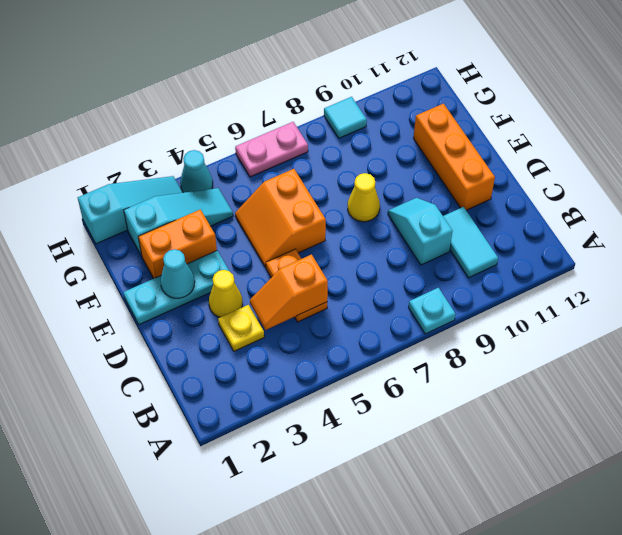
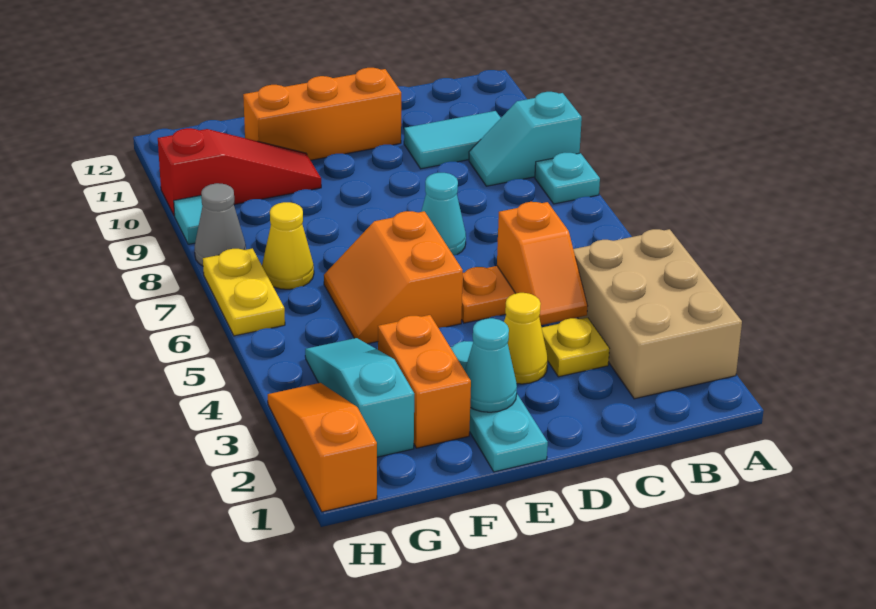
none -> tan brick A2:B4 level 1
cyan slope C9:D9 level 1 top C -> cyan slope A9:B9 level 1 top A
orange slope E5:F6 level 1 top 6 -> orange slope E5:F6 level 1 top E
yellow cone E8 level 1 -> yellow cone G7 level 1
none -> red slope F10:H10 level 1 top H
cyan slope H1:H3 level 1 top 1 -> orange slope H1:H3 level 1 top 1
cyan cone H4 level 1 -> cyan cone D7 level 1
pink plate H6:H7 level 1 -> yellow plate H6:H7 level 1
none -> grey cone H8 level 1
+--
*Work task*.
Set down all of the material word for word, minus its pictures.

*Answer area*.
none -> tan brick A2:B4 level 1
cyan slope C9:D9 level 1 top C -> cyan slope A9:B9 level 1 top A
orange slope E5:F6 level 1 top 6 -> orange slope E5:F6 level 1 top E
yellow cone E8 level 1 -> yellow cone G7 level 1
none -> red slope F10:H10 level 1 top H
cyan slope H1:H3 level 1 top 1 -> orange slope H1:H3 level 1 top 1
cyan cone H4 level 1 -> cyan cone D7 level 1
pink plate H6:H7 level 1 -> yellow plate H6:H7 level 1
none -> grey cone H8 level 1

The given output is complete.